(Data items)
+++

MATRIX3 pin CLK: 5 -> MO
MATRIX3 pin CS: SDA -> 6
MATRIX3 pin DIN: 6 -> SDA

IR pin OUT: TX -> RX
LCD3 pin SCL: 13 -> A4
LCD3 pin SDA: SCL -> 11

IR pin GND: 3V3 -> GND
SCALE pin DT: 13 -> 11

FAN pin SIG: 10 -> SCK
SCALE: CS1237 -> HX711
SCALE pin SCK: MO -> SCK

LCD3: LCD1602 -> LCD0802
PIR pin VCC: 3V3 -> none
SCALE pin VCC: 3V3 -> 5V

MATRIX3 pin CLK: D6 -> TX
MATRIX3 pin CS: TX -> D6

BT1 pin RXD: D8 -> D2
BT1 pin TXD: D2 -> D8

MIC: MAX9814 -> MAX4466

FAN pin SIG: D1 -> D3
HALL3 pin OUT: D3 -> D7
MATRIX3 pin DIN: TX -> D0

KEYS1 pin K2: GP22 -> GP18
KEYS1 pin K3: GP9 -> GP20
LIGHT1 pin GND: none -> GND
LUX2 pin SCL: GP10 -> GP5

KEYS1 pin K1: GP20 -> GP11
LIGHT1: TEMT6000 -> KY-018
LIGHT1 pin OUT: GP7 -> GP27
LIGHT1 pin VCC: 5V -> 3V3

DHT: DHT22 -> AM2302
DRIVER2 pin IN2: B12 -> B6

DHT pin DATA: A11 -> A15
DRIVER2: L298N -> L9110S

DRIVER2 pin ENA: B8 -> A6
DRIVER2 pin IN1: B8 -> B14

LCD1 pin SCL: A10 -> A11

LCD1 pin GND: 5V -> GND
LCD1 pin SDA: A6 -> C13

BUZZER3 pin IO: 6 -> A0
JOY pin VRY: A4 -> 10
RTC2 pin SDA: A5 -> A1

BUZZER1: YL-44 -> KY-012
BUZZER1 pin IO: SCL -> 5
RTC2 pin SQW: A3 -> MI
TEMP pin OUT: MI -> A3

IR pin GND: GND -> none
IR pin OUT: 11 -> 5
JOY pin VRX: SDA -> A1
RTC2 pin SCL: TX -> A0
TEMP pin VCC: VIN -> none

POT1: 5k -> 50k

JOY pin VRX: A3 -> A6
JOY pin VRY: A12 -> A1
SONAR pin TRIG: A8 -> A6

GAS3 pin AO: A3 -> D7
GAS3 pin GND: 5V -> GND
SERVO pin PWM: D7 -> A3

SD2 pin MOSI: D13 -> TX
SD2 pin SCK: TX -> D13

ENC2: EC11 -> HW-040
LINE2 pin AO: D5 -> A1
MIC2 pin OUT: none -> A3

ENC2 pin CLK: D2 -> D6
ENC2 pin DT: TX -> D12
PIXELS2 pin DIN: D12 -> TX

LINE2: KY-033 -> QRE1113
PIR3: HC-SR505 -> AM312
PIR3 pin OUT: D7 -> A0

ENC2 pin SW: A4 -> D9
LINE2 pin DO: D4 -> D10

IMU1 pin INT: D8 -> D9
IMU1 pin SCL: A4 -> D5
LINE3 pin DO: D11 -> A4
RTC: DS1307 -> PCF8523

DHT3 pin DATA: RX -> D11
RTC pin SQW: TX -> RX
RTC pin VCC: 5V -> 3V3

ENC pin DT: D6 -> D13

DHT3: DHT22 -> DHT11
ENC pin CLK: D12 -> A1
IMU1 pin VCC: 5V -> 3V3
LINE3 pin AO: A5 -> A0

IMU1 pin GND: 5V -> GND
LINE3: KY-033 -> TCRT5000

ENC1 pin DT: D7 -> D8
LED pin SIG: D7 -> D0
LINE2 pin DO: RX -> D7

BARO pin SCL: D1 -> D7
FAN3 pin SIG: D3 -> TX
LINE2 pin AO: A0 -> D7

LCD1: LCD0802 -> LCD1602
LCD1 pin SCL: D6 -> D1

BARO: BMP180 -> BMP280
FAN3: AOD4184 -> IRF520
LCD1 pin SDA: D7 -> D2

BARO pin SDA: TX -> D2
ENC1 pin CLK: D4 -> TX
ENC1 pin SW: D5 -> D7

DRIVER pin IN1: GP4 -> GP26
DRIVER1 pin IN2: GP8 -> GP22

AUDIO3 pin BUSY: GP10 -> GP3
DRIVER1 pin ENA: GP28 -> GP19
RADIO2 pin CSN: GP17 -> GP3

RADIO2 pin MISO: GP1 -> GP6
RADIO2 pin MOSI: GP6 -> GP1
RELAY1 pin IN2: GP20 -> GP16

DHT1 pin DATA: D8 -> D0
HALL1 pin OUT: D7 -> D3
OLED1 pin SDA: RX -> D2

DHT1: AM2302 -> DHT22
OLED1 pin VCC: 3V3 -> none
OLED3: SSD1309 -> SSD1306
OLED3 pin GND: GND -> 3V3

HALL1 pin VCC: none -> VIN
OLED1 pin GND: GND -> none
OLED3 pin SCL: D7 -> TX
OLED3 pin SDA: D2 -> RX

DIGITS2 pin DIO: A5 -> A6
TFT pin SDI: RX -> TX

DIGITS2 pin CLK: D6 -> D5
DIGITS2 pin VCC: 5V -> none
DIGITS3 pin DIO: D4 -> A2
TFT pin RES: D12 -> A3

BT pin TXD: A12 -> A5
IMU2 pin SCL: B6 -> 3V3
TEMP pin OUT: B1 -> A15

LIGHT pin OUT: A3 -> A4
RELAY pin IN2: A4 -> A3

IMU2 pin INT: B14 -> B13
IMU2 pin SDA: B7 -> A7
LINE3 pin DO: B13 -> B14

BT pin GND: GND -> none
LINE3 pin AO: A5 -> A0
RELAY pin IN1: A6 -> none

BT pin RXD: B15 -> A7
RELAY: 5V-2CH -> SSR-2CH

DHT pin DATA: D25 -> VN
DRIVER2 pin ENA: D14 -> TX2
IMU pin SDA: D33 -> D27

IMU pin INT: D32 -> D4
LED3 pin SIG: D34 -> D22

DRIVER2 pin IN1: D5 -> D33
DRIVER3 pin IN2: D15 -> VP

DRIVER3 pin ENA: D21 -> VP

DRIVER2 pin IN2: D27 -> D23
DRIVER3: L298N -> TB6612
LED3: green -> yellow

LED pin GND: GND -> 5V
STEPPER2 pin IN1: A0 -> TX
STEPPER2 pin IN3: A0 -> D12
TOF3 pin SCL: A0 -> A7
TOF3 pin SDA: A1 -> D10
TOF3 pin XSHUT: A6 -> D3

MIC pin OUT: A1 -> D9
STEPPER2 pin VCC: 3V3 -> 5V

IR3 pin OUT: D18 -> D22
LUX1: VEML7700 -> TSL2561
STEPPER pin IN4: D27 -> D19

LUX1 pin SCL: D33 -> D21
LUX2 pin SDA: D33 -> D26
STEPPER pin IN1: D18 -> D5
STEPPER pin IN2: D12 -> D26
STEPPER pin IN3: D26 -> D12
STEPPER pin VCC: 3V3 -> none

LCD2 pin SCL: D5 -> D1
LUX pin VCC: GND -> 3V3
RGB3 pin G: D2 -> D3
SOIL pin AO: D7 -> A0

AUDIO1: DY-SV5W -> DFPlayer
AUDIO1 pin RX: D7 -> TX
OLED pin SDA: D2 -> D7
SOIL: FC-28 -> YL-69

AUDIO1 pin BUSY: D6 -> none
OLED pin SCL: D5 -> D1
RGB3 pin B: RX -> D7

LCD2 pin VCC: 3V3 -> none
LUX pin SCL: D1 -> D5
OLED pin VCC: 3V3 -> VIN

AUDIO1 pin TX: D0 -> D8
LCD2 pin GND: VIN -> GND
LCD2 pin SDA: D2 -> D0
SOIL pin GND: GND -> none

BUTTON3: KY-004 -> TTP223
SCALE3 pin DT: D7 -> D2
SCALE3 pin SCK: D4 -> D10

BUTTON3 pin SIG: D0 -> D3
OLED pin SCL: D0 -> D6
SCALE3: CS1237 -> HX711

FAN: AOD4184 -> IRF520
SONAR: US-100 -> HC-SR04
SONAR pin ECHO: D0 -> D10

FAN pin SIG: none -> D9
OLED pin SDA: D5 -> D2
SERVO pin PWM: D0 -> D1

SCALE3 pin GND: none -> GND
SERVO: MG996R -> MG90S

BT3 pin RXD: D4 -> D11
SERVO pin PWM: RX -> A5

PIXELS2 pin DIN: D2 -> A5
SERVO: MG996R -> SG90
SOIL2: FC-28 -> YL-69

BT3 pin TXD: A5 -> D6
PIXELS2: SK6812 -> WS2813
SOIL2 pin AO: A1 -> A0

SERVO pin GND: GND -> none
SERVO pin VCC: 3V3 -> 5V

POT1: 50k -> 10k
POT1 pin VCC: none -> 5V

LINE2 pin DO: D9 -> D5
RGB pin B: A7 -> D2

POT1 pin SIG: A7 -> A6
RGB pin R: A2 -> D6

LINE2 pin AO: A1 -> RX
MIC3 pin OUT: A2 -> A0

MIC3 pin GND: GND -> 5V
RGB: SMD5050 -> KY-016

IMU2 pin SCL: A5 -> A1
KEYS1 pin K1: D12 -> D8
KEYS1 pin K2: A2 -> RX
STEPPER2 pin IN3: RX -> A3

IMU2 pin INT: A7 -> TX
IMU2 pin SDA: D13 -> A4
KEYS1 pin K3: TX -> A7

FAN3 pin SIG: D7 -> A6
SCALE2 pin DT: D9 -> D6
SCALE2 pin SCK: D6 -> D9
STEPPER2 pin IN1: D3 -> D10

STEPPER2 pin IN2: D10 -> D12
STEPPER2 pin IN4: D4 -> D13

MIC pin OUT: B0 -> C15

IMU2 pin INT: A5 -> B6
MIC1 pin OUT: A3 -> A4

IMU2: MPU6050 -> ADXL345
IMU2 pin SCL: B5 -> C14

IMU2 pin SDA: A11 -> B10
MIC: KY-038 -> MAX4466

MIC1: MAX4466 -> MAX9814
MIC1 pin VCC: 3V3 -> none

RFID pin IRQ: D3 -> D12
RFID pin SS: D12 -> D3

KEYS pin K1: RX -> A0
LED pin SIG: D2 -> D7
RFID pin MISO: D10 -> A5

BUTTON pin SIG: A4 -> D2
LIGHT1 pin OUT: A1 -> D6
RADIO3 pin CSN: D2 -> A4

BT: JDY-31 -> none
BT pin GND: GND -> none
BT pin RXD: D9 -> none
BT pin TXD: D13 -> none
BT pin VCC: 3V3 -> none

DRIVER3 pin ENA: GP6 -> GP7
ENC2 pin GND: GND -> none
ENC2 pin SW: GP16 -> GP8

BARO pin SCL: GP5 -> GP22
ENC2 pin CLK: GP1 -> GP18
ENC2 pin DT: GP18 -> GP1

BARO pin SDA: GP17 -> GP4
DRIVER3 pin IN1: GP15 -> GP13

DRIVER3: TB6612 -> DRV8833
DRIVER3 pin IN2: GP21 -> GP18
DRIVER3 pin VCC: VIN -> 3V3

+++

Repeat the data above starting at the line with "STEPPER2 pin IN4: D4 -> D13" and ending at its last line, exactly, with no other lines.

> _Response box_
STEPPER2 pin IN4: D4 -> D13

MIC pin OUT: B0 -> C15

IMU2 pin INT: A5 -> B6
MIC1 pin OUT: A3 -> A4

IMU2: MPU6050 -> ADXL345
IMU2 pin SCL: B5 -> C14

IMU2 pin SDA: A11 -> B10
MIC: KY-038 -> MAX4466

MIC1: MAX4466 -> MAX9814
MIC1 pin VCC: 3V3 -> none

RFID pin IRQ: D3 -> D12
RFID pin SS: D12 -> D3

KEYS pin K1: RX -> A0
LED pin SIG: D2 -> D7
RFID pin MISO: D10 -> A5

BUTTON pin SIG: A4 -> D2
LIGHT1 pin OUT: A1 -> D6
RADIO3 pin CSN: D2 -> A4

BT: JDY-31 -> none
BT pin GND: GND -> none
BT pin RXD: D9 -> none
BT pin TXD: D13 -> none
BT pin VCC: 3V3 -> none

DRIVER3 pin ENA: GP6 -> GP7
ENC2 pin GND: GND -> none
ENC2 pin SW: GP16 -> GP8

BARO pin SCL: GP5 -> GP22
ENC2 pin CLK: GP1 -> GP18
ENC2 pin DT: GP18 -> GP1

BARO pin SDA: GP17 -> GP4
DRIVER3 pin IN1: GP15 -> GP13

DRIVER3: TB6612 -> DRV8833
DRIVER3 pin IN2: GP21 -> GP18
DRIVER3 pin VCC: VIN -> 3V3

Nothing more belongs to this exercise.